Task objective - Each line in the entries below that holds the word "DGND" belongs in the answer.

*** Opening of Data for analysis ***

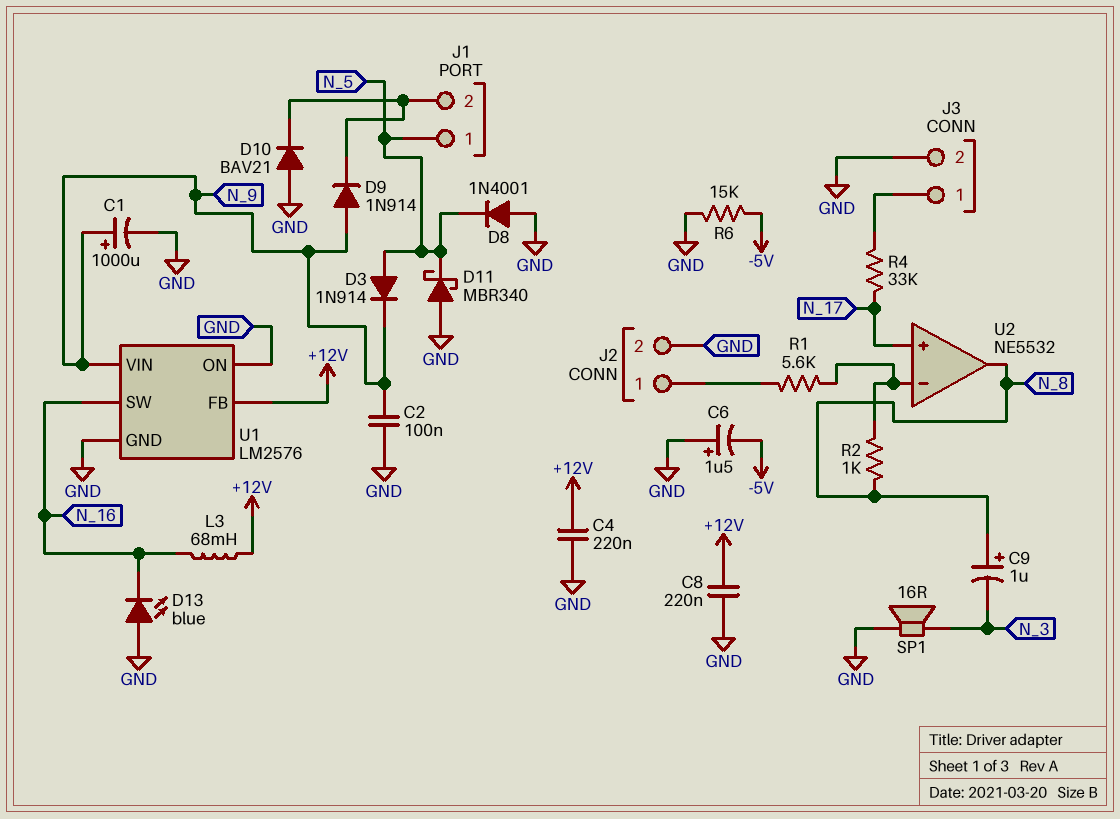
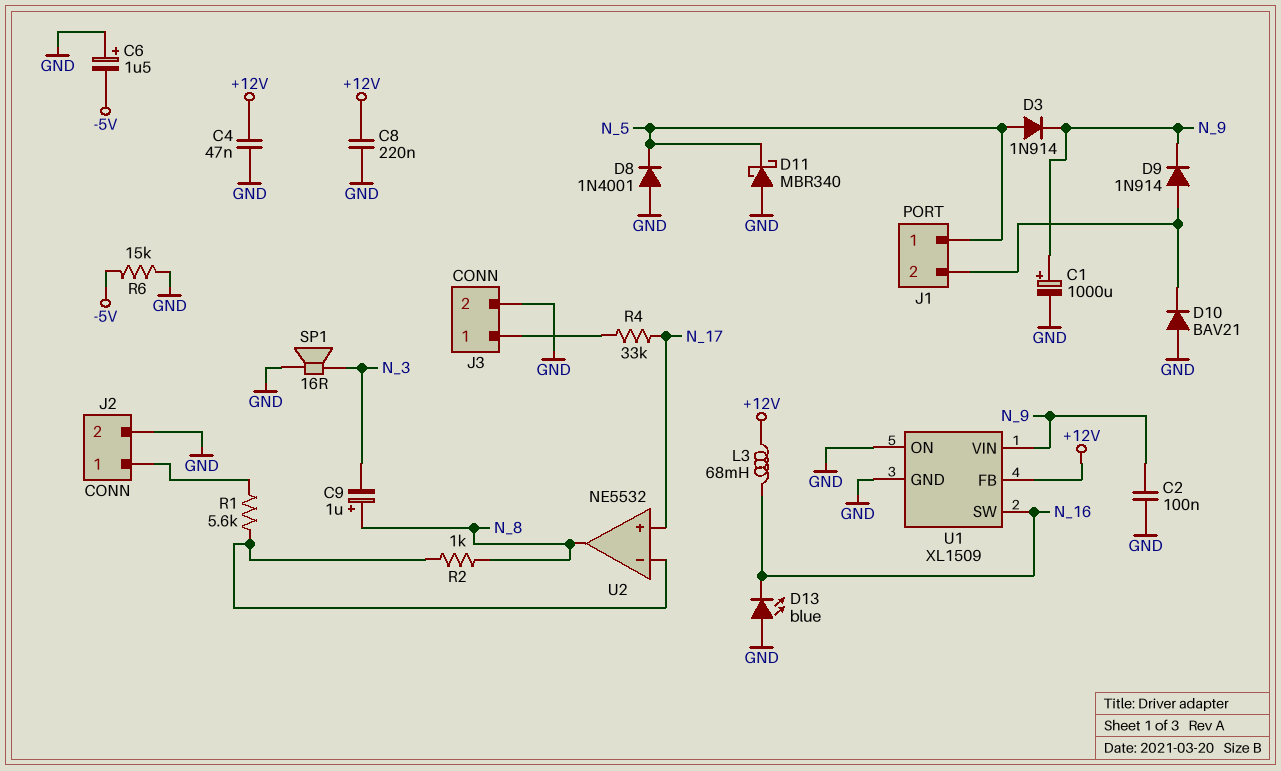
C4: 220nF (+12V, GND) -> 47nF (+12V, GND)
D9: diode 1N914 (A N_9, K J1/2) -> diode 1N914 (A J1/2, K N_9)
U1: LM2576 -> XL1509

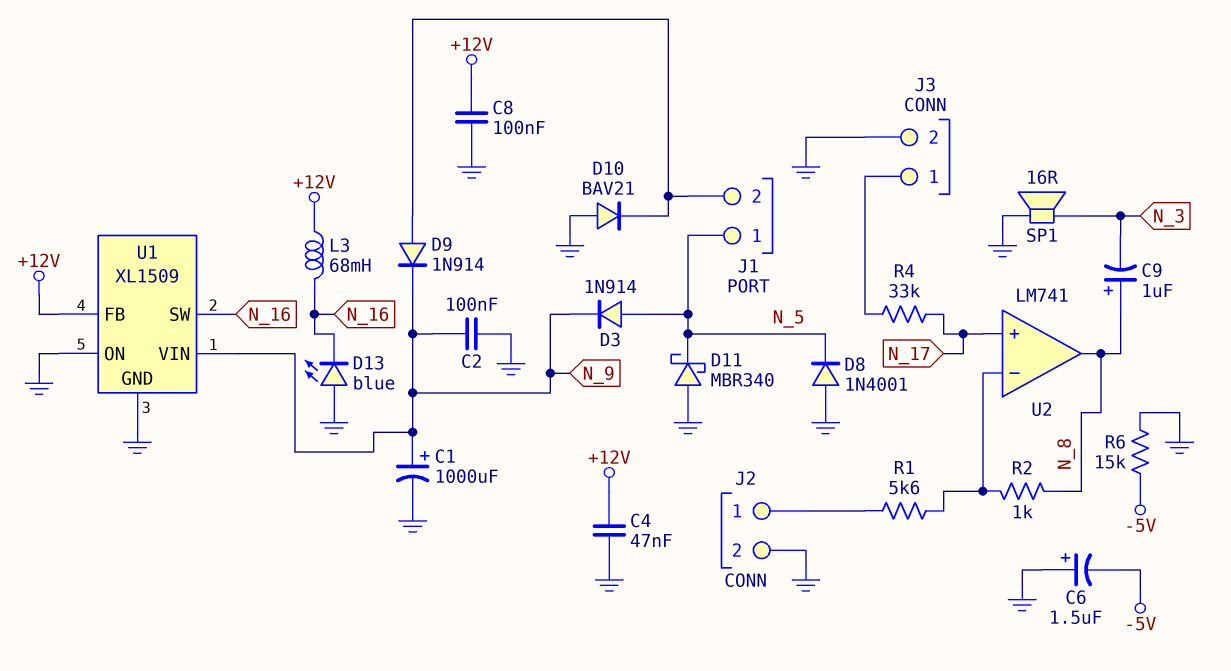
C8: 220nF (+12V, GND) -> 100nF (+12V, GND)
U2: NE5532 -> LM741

*** Close of Data for analysis ***
*** Opening of Data for analysis ***

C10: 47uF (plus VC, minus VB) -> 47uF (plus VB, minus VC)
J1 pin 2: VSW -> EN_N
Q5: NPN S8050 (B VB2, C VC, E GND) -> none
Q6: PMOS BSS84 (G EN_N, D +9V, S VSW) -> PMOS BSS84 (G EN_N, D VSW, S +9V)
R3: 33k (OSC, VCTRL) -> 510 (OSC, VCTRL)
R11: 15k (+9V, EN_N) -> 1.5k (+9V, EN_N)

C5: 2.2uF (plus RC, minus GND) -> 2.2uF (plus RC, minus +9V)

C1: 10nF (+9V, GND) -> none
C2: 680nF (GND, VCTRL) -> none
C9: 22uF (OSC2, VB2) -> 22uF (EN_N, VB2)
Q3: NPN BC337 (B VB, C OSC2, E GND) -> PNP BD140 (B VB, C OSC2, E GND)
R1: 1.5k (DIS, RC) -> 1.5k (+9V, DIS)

*** Close of Data for analysis ***
*** Opening of Data for analysis ***

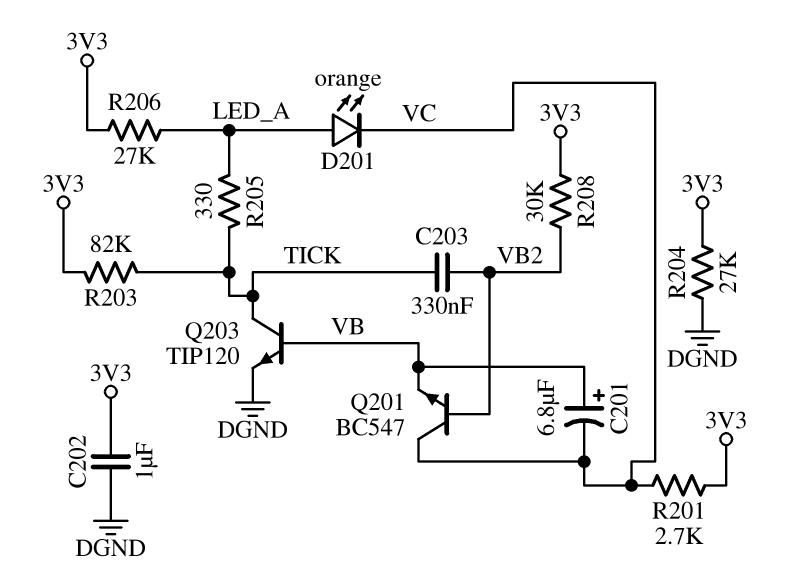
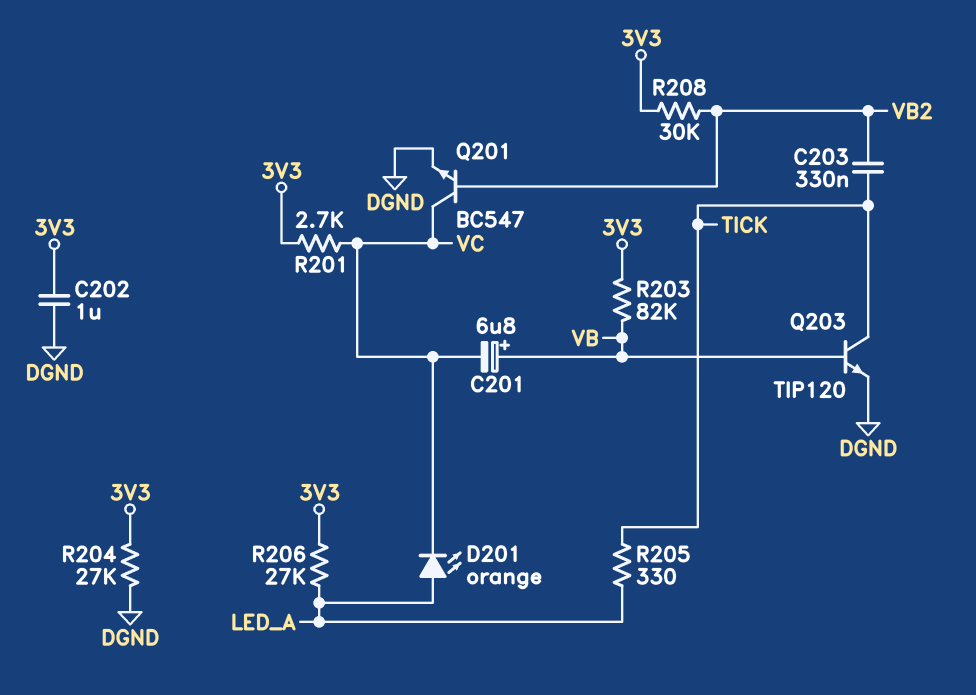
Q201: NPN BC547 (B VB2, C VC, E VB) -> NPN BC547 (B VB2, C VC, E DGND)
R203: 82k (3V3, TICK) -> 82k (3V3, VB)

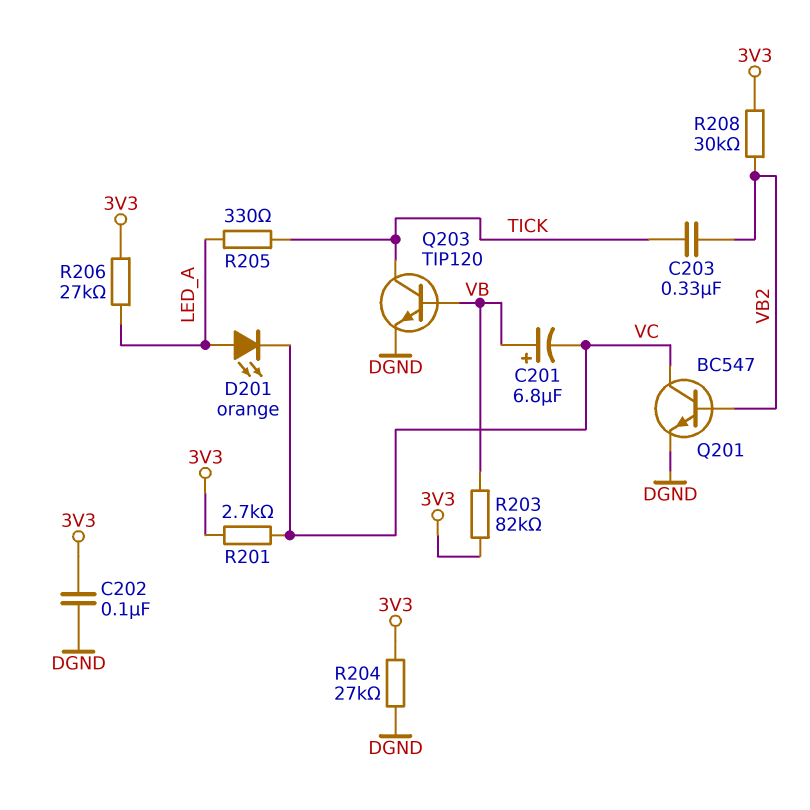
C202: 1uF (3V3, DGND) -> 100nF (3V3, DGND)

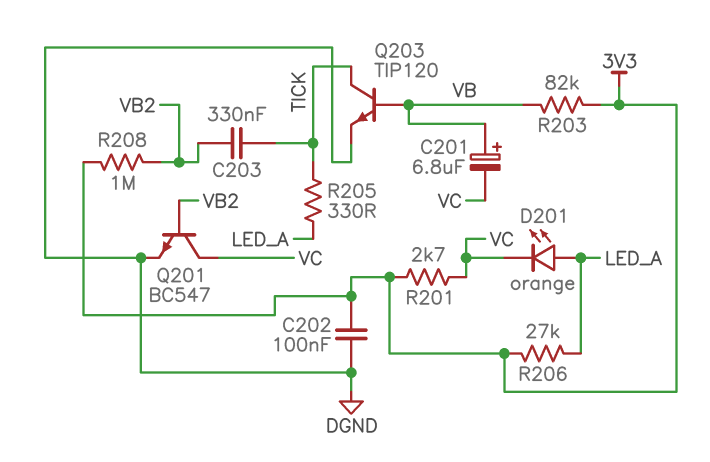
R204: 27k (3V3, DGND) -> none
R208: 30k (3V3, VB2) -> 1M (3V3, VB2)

*** Close of Data for analysis ***

Problem solution -
Q201: NPN BC547 (B VB2, C VC, E VB) -> NPN BC547 (B VB2, C VC, E DGND)
C202: 1uF (3V3, DGND) -> 100nF (3V3, DGND)
R204: 27k (3V3, DGND) -> none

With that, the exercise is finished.